> _What you need to do_:
Write the records below out again exactly as given, with no images.

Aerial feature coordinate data
***

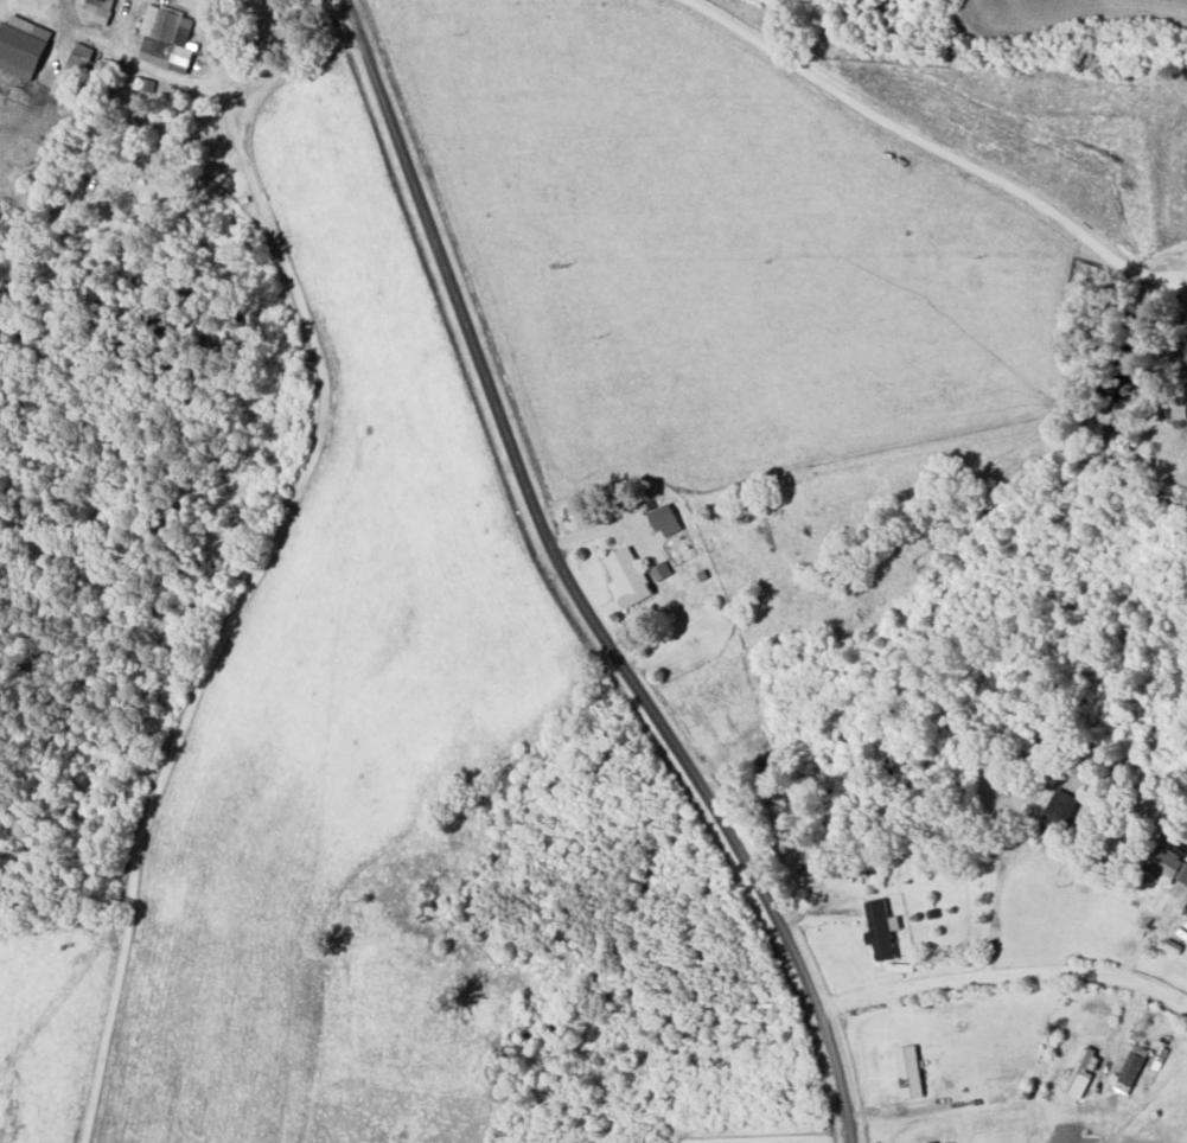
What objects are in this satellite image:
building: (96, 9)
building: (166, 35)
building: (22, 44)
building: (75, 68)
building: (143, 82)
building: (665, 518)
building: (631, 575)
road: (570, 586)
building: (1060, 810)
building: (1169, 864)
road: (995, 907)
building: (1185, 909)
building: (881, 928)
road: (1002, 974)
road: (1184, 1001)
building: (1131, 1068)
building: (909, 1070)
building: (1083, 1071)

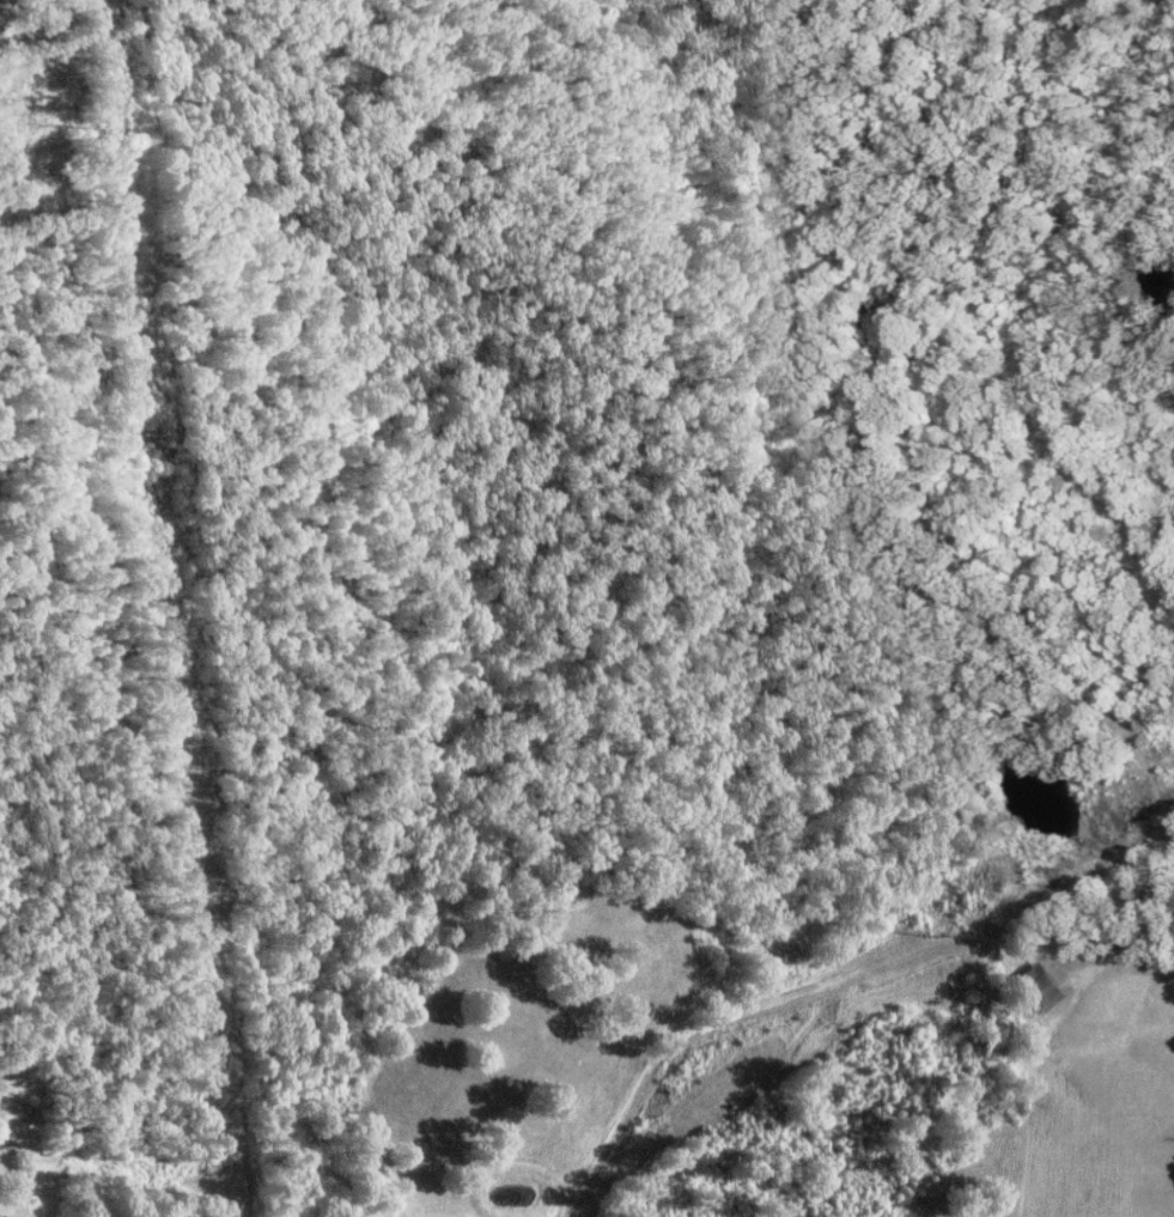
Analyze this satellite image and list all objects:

***

> _Solution to this exercise_:
What objects are in this satellite image:
building: (96, 9)
building: (166, 35)
building: (22, 44)
building: (75, 68)
building: (143, 82)
building: (665, 518)
building: (631, 575)
road: (570, 586)
building: (1060, 810)
building: (1169, 864)
road: (995, 907)
building: (1185, 909)
building: (881, 928)
road: (1002, 974)
road: (1184, 1001)
building: (1131, 1068)
building: (909, 1070)
building: (1083, 1071)

Analyze this satellite image and list all objects:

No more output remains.